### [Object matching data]
┏━━
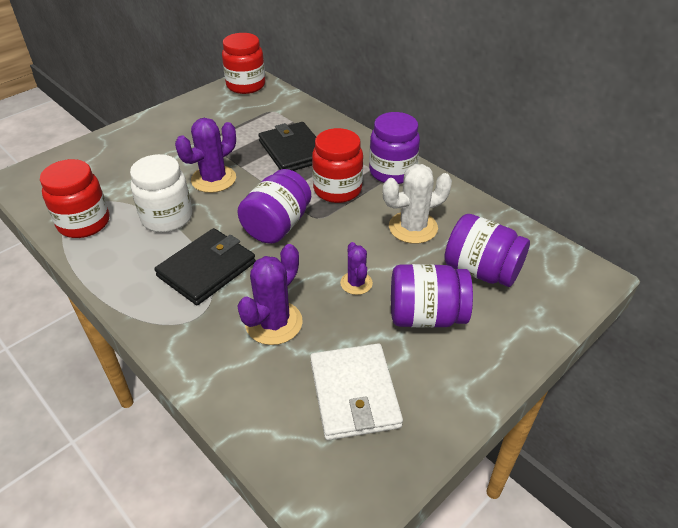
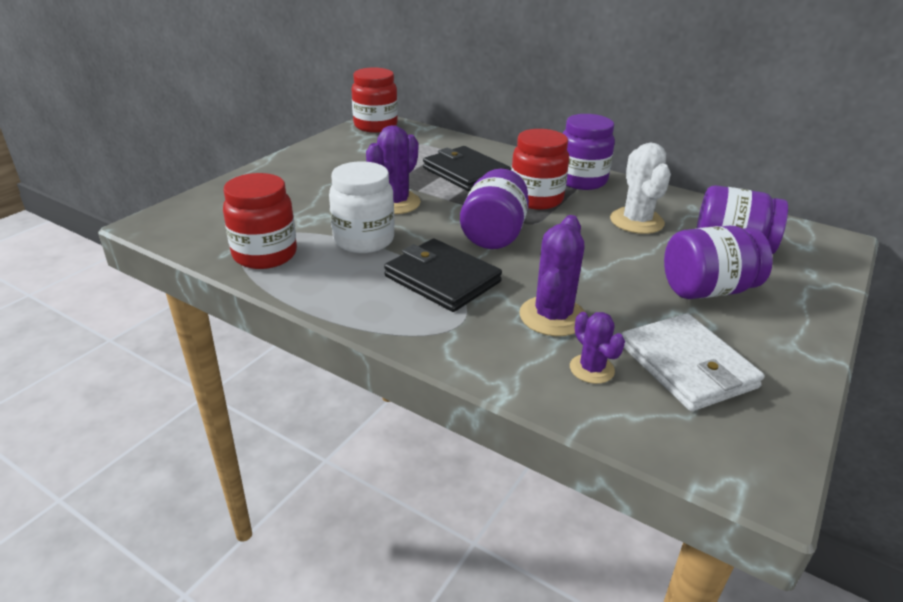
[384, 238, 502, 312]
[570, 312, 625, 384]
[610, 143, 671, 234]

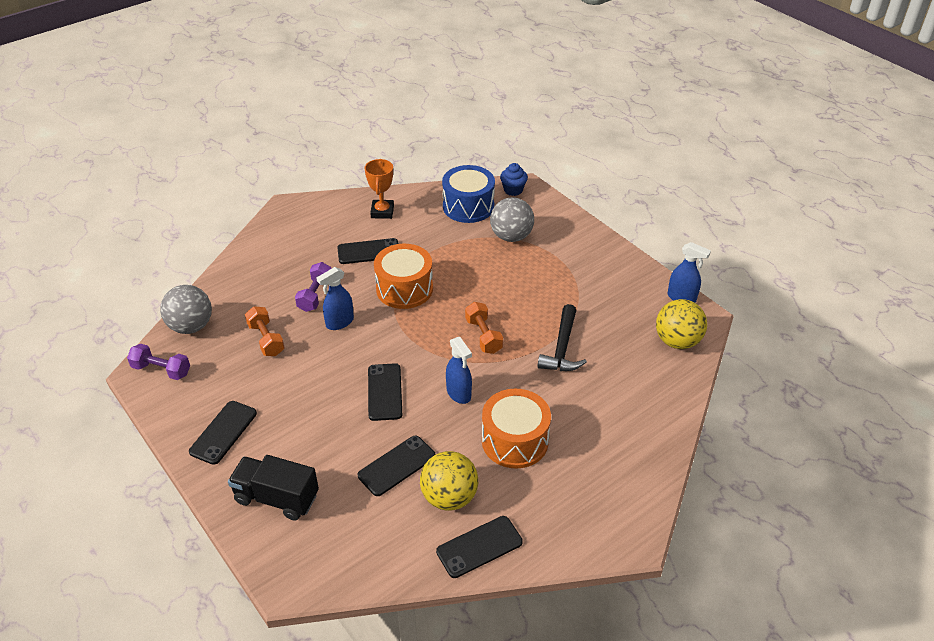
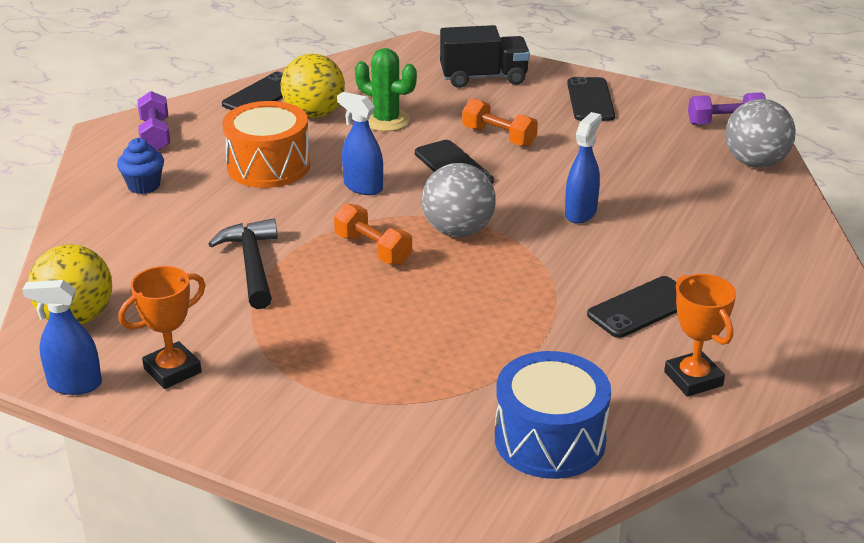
[462, 98, 538, 147]
[138, 91, 170, 151]
[355, 48, 417, 132]
[374, 244, 433, 309] (first image)
[422, 163, 496, 237]
[117, 138, 164, 194]
[118, 266, 206, 389]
┗━━
Each line in the records above should be reproduced exactly; images are not copied.

### [Problem solution]
[384, 238, 502, 312]
[570, 312, 625, 384]
[610, 143, 671, 234]

[462, 98, 538, 147]
[138, 91, 170, 151]
[355, 48, 417, 132]
[374, 244, 433, 309] (first image)
[422, 163, 496, 237]
[117, 138, 164, 194]
[118, 266, 206, 389]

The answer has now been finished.